◆ To do
Return, word for word, the lines of the listing below from the one with "STEPPER3 pin IN1: A2 -> D3" through the one with "STEPPER3 pin IN4: D5 -> A7", and no other lines.
(Stored data begins)
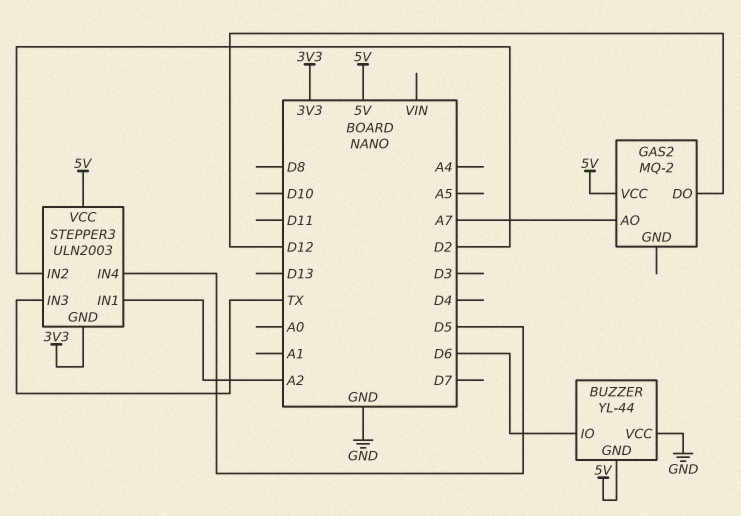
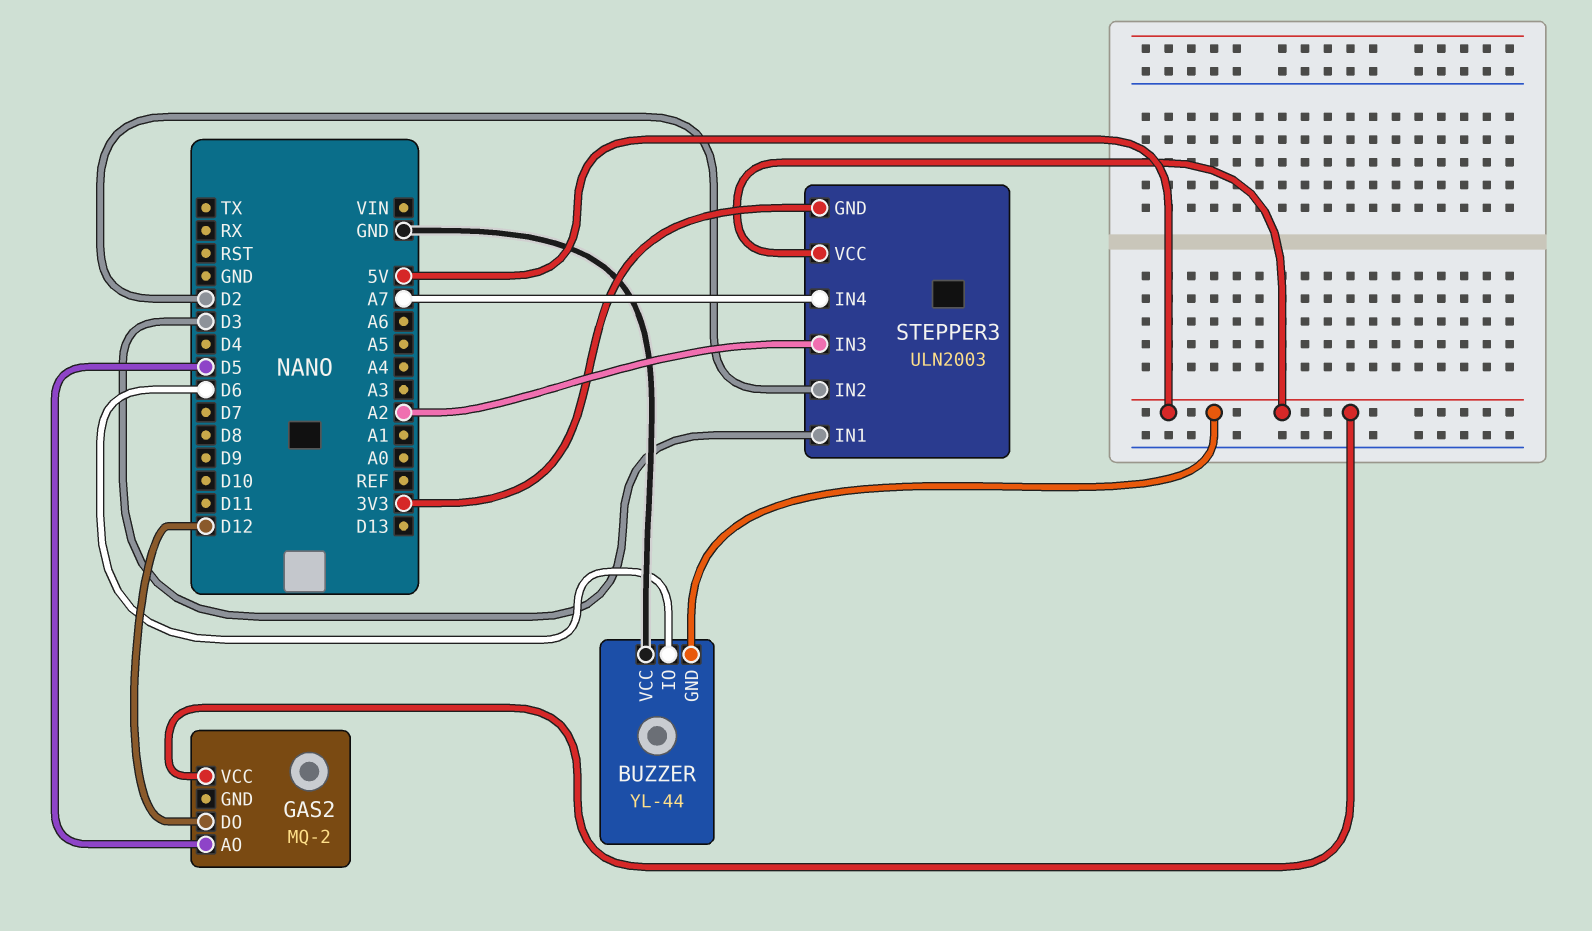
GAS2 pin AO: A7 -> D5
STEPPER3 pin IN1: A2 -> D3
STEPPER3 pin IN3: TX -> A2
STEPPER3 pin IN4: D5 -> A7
(Stored data ends)
(Stored data begins)
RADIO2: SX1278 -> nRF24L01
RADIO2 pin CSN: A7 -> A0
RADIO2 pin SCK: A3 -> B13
(Stored data ends)
◆ Reply
STEPPER3 pin IN1: A2 -> D3
STEPPER3 pin IN3: TX -> A2
STEPPER3 pin IN4: D5 -> A7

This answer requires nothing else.